Requirement
Give the entries again exactly, without pictures.

Source information
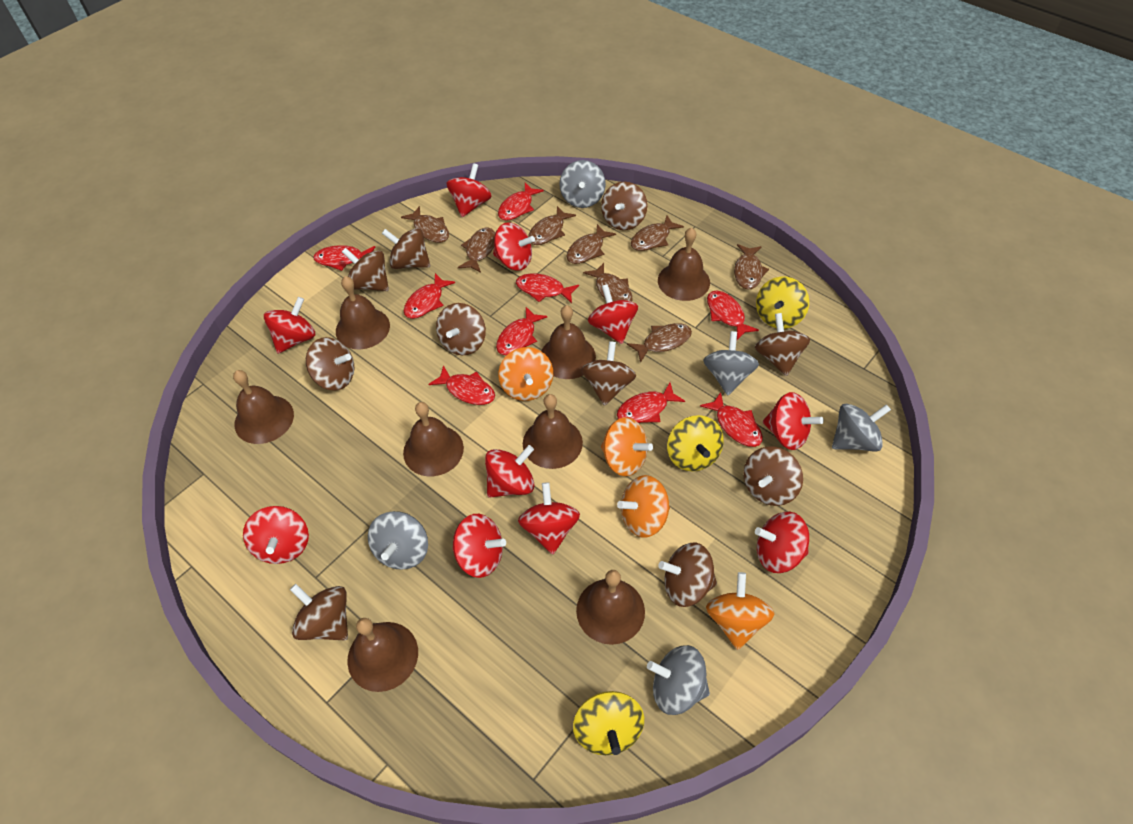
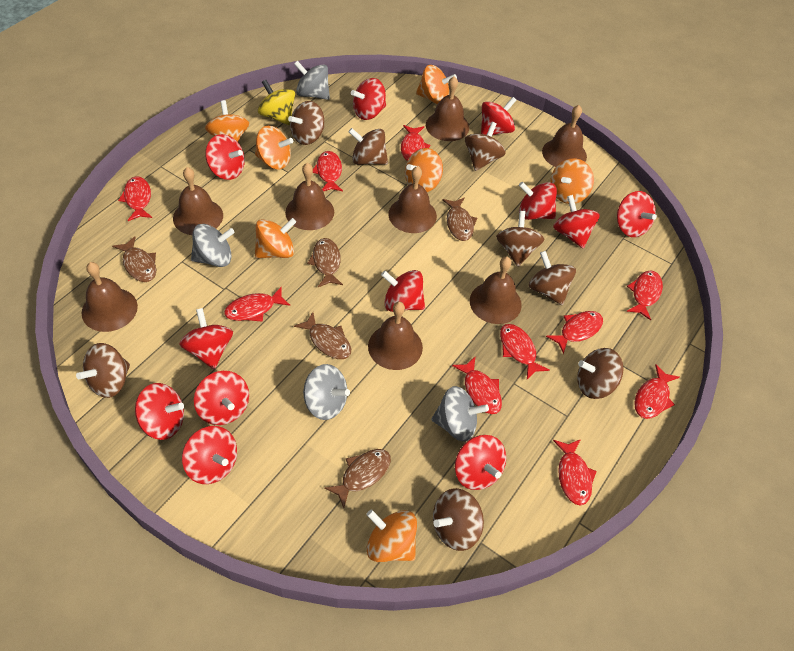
brown fish: 8 -> 5
brown spinning top: 10 -> 8
grey spinning top: 5 -> 4
orange spinning top: 4 -> 7
red fish: 9 -> 10
red spinning top: 10 -> 12
yellow spinning top: 3 -> 1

Solution to this exercise
brown fish: 8 -> 5
brown spinning top: 10 -> 8
grey spinning top: 5 -> 4
orange spinning top: 4 -> 7
red fish: 9 -> 10
red spinning top: 10 -> 12
yellow spinning top: 3 -> 1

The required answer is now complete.